Reproduce the line that contains "Terima 504: [1271,73,1307,109]" and every line after it through the end of the records, exactly, with nothing added.
· · · ·
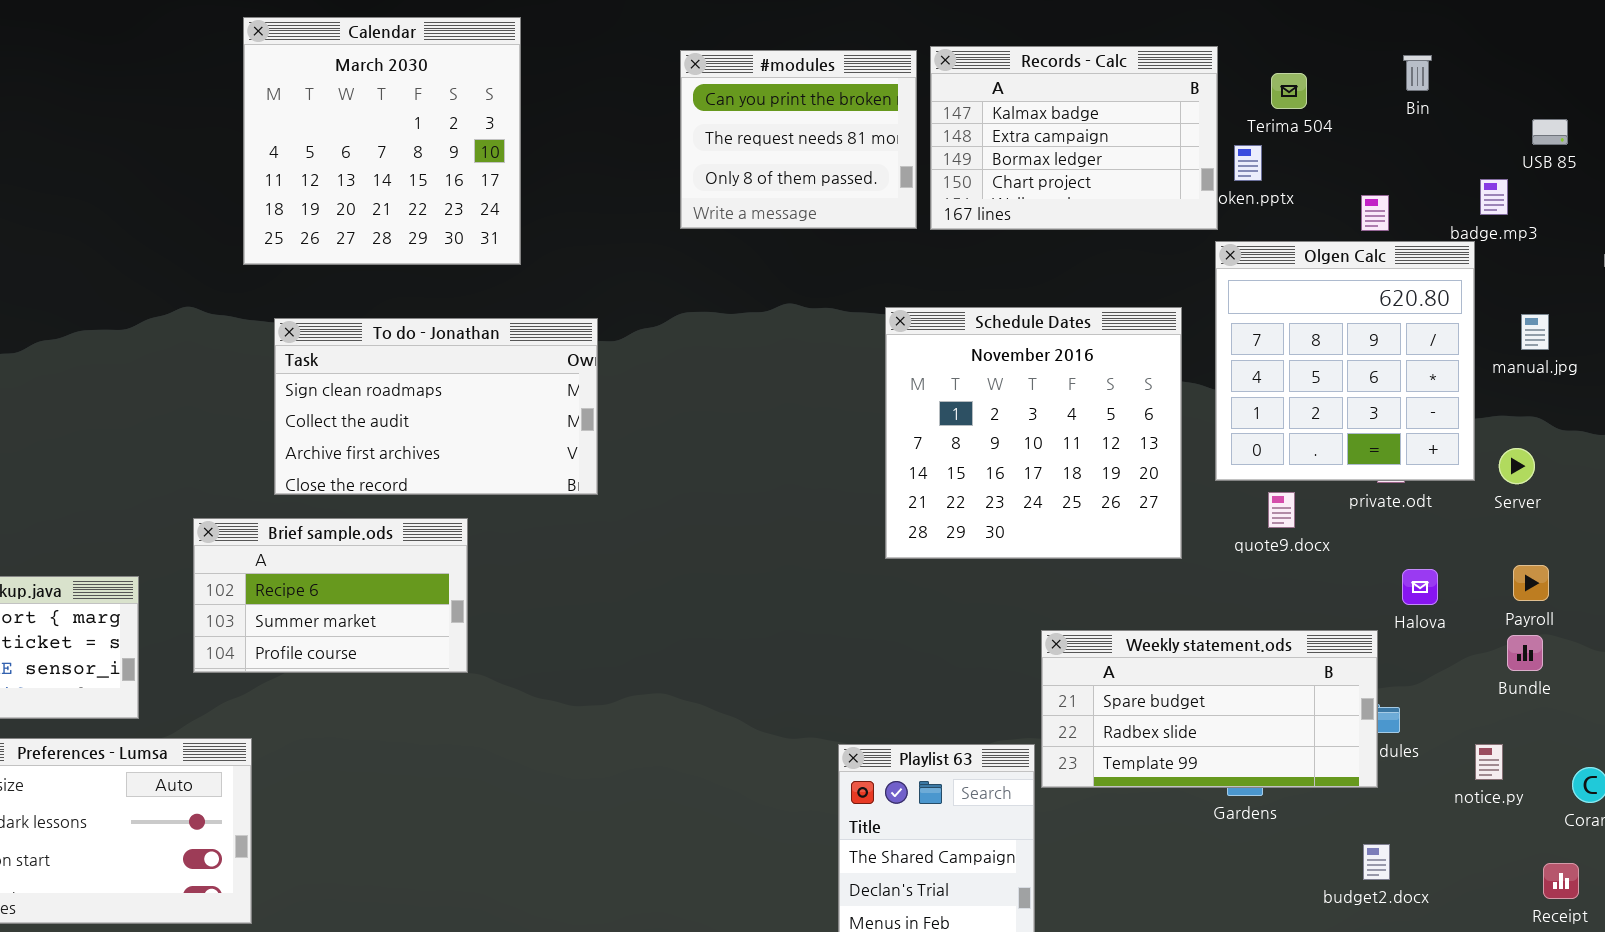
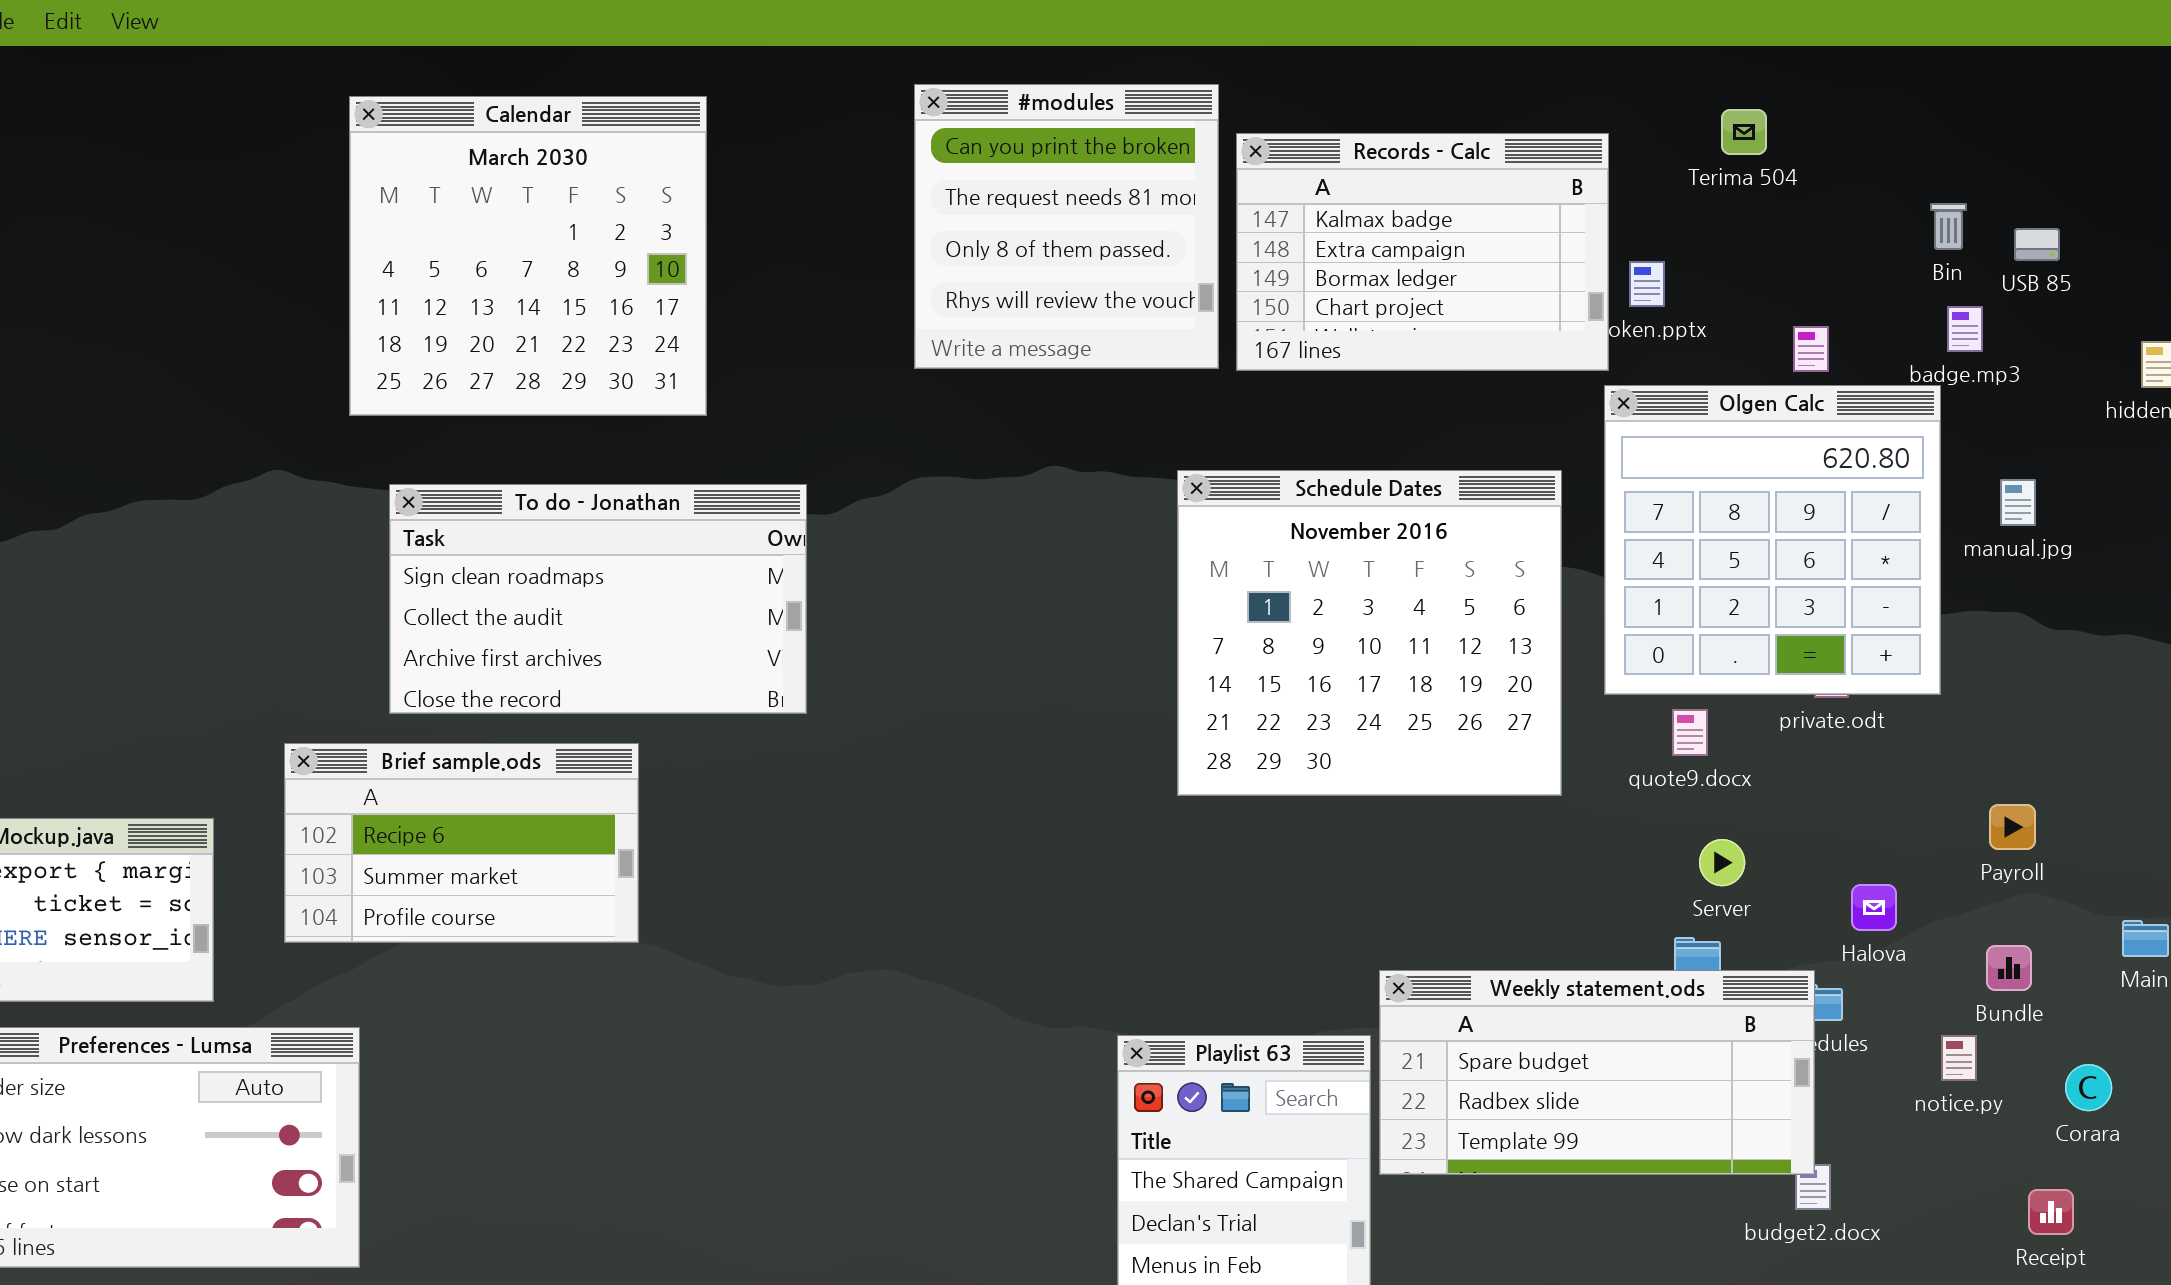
#modules: [680,50,917,229] -> [914,84,1219,369], resized
Bin: [1403,55,1432,91] -> [1930,203,1967,250], moved
Terima 504: [1271,73,1307,109] -> [1721,109,1767,155], moved
Server: [1499,448,1535,484] -> [1699,839,1745,886], moved
Halova: [1402,569,1438,605] -> [1851,884,1897,931], moved
Weekly statement.ods: [1041,630,1378,788] -> [1379,970,1815,1175], moved
Bundle: [1507,635,1543,671] -> [1986,945,2032,991], moved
· · · ·
* [Written solution]:
Terima 504: [1271,73,1307,109] -> [1721,109,1767,155], moved
Server: [1499,448,1535,484] -> [1699,839,1745,886], moved
Halova: [1402,569,1438,605] -> [1851,884,1897,931], moved
Weekly statement.ods: [1041,630,1378,788] -> [1379,970,1815,1175], moved
Bundle: [1507,635,1543,671] -> [1986,945,2032,991], moved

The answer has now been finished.